The reply should consist of one number, the count of lines below in which the word "none" appears.

[Records drawn from a dataset]

——

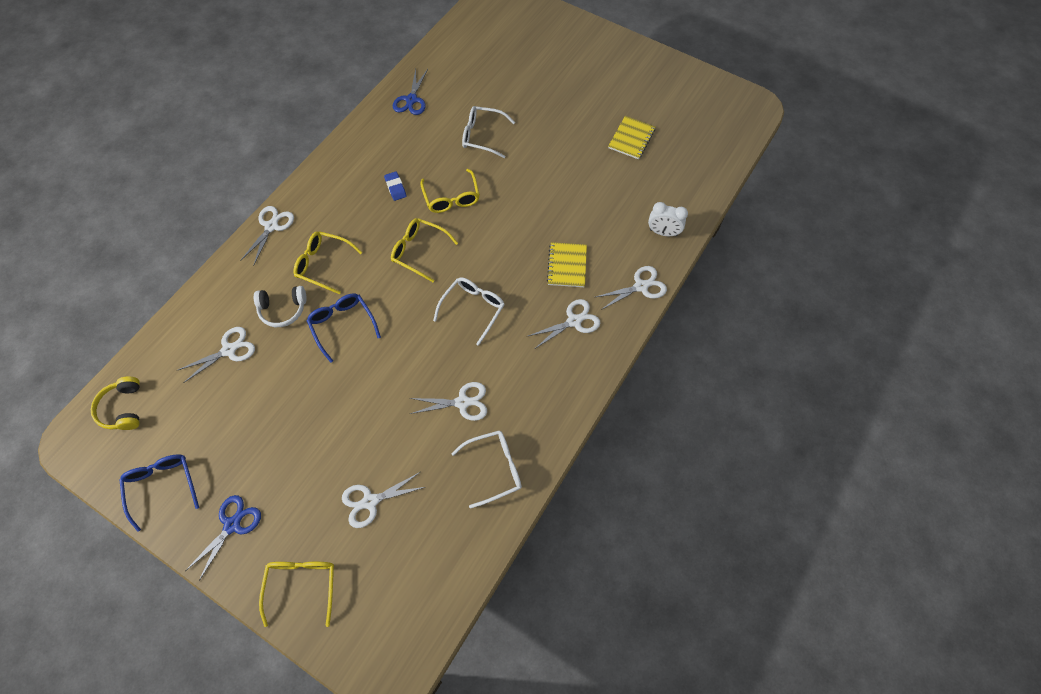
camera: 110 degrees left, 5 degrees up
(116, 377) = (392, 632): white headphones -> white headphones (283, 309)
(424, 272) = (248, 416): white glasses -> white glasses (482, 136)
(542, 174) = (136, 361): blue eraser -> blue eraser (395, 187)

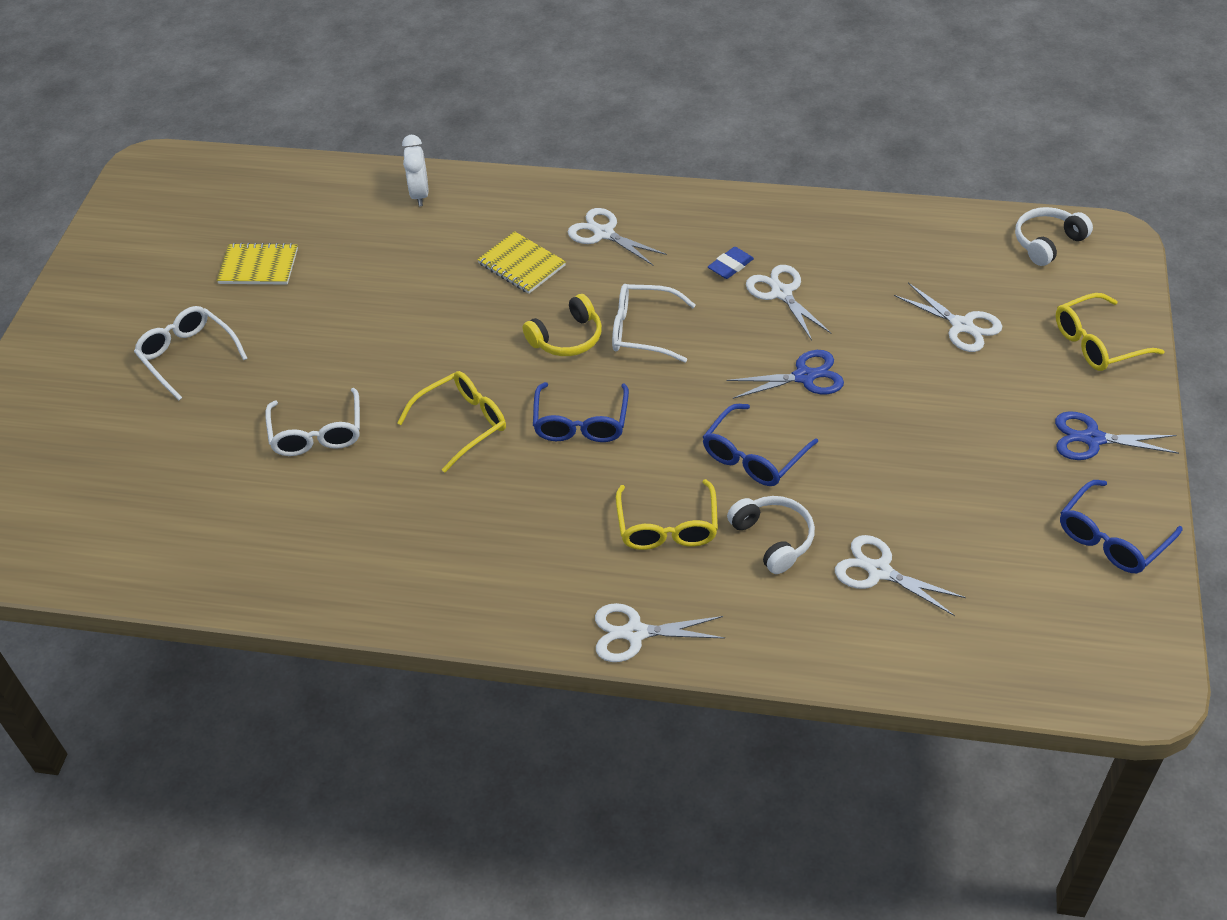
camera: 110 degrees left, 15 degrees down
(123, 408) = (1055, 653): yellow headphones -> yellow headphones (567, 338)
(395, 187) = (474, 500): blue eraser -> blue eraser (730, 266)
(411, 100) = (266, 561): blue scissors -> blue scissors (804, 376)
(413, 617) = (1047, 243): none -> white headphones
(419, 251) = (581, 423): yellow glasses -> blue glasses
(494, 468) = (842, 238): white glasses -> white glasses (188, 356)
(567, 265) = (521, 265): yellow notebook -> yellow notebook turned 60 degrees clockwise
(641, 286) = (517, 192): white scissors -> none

——

Solved problem: 2